What is needed: Only the records, repeated exactly, should make up the response.
----- Source data -----
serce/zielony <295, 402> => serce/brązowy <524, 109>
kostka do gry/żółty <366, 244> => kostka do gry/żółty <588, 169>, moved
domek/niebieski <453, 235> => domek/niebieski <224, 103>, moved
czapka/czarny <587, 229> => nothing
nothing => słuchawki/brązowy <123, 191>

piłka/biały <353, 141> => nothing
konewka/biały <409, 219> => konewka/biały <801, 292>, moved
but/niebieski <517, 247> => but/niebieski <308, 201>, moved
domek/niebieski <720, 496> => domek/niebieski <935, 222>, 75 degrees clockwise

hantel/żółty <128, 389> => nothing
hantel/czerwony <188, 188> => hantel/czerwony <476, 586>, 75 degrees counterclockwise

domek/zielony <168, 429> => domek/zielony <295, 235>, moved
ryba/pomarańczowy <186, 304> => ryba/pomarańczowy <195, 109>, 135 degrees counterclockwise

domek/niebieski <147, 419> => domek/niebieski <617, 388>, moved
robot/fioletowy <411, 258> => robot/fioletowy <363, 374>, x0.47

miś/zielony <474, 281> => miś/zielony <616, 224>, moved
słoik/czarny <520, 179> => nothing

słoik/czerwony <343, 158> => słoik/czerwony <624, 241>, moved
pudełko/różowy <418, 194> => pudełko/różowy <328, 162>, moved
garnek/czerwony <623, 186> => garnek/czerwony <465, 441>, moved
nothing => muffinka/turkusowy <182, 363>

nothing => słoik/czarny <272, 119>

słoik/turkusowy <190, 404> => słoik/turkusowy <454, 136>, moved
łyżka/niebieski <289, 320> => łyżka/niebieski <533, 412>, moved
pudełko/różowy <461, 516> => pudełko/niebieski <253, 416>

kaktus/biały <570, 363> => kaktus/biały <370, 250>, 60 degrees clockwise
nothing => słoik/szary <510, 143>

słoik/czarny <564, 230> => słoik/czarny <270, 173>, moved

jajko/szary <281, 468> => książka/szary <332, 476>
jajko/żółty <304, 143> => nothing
-----
Output for this exercise:
serce/zielony <295, 402> => serce/brązowy <524, 109>
kostka do gry/żółty <366, 244> => kostka do gry/żółty <588, 169>, moved
domek/niebieski <453, 235> => domek/niebieski <224, 103>, moved
czapka/czarny <587, 229> => nothing
nothing => słuchawki/brązowy <123, 191>

piłka/biały <353, 141> => nothing
konewka/biały <409, 219> => konewka/biały <801, 292>, moved
but/niebieski <517, 247> => but/niebieski <308, 201>, moved
domek/niebieski <720, 496> => domek/niebieski <935, 222>, 75 degrees clockwise

hantel/żółty <128, 389> => nothing
hantel/czerwony <188, 188> => hantel/czerwony <476, 586>, 75 degrees counterclockwise

domek/zielony <168, 429> => domek/zielony <295, 235>, moved
ryba/pomarańczowy <186, 304> => ryba/pomarańczowy <195, 109>, 135 degrees counterclockwise

domek/niebieski <147, 419> => domek/niebieski <617, 388>, moved
robot/fioletowy <411, 258> => robot/fioletowy <363, 374>, x0.47

miś/zielony <474, 281> => miś/zielony <616, 224>, moved
słoik/czarny <520, 179> => nothing

słoik/czerwony <343, 158> => słoik/czerwony <624, 241>, moved
pudełko/różowy <418, 194> => pudełko/różowy <328, 162>, moved
garnek/czerwony <623, 186> => garnek/czerwony <465, 441>, moved
nothing => muffinka/turkusowy <182, 363>

nothing => słoik/czarny <272, 119>

słoik/turkusowy <190, 404> => słoik/turkusowy <454, 136>, moved
łyżka/niebieski <289, 320> => łyżka/niebieski <533, 412>, moved
pudełko/różowy <461, 516> => pudełko/niebieski <253, 416>

kaktus/biały <570, 363> => kaktus/biały <370, 250>, 60 degrees clockwise
nothing => słoik/szary <510, 143>

słoik/czarny <564, 230> => słoik/czarny <270, 173>, moved

jajko/szary <281, 468> => książka/szary <332, 476>
jajko/żółty <304, 143> => nothing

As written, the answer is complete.